▸ WORK TO BE COMPLETED
Your reply should be made up of every line in the records below that holds the string "purple".

[Scene difference descriptions]
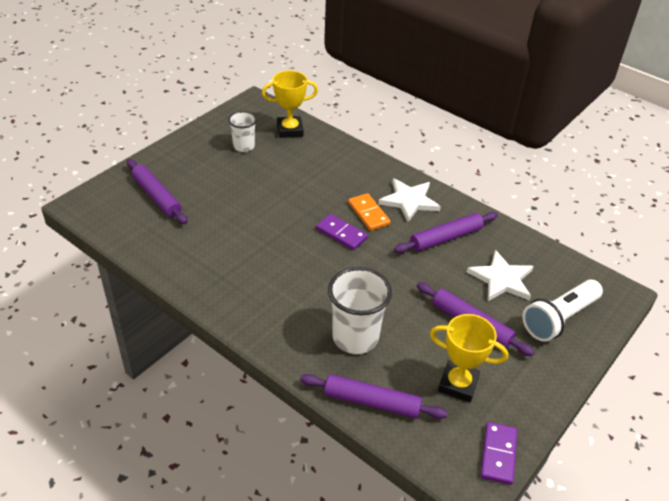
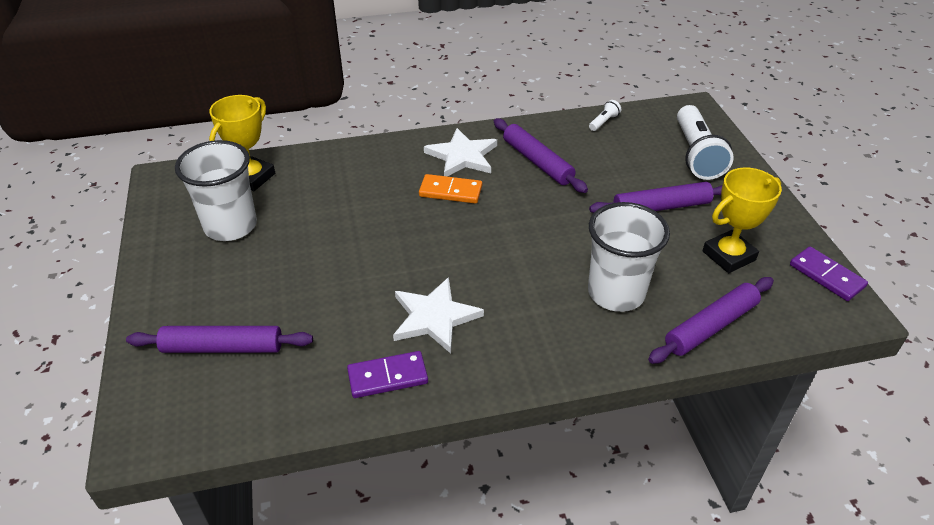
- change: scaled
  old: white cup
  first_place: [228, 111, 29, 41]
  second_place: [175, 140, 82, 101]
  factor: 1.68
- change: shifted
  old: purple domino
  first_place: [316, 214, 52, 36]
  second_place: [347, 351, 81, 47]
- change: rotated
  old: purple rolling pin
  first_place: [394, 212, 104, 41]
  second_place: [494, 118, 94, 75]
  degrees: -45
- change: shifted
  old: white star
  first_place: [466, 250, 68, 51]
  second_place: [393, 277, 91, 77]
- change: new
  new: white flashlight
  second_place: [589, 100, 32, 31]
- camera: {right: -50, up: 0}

▸ EXERCISE RESULT
  old: purple domino
  old: purple rolling pin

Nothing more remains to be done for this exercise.